[Before-and-after object listings]
● ● ● ● ● ● ●

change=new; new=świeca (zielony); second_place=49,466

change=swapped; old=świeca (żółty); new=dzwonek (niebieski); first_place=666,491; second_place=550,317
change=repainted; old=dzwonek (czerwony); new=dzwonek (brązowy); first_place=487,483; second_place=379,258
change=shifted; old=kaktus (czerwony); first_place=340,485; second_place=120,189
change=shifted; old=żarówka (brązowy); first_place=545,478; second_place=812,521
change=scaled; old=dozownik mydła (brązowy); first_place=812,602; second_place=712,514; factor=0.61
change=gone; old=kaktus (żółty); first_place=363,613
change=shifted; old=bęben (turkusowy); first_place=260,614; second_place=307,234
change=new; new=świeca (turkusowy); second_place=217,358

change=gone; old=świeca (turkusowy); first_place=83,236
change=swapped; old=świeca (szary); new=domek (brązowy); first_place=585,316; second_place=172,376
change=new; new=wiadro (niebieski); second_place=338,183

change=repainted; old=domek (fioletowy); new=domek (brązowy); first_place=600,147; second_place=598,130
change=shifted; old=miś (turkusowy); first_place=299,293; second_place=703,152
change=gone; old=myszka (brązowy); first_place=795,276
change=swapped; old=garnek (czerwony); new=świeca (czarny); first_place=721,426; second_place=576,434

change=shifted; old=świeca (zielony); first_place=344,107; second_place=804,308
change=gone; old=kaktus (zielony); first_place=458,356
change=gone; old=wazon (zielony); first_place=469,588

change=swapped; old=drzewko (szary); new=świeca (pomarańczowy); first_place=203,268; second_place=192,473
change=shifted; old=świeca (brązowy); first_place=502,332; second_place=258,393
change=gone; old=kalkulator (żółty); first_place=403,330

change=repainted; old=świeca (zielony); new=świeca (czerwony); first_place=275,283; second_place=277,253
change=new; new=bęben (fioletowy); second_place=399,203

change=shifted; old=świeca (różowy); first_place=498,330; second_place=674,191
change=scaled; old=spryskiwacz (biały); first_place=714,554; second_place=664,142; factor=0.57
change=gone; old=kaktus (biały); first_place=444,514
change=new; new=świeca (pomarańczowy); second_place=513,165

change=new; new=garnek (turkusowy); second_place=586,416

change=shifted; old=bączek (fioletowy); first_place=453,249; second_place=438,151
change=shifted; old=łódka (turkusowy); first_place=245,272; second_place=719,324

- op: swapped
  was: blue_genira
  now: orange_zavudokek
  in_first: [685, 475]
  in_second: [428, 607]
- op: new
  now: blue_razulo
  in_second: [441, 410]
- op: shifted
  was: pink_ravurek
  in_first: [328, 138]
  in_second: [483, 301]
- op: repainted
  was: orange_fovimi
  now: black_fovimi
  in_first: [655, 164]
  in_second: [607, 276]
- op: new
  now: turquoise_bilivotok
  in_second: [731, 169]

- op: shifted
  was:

● ● ● ● ● ● ●

EXERCISE AIM
The lines from the one holding "in_first: [655, 164]" to the end of the entries are to be repeated exactly, with both ends included and nothing else.

RESULT
  in_first: [655, 164]
  in_second: [607, 276]
- op: new
  now: turquoise_bilivotok
  in_second: [731, 169]

- op: shifted
  was:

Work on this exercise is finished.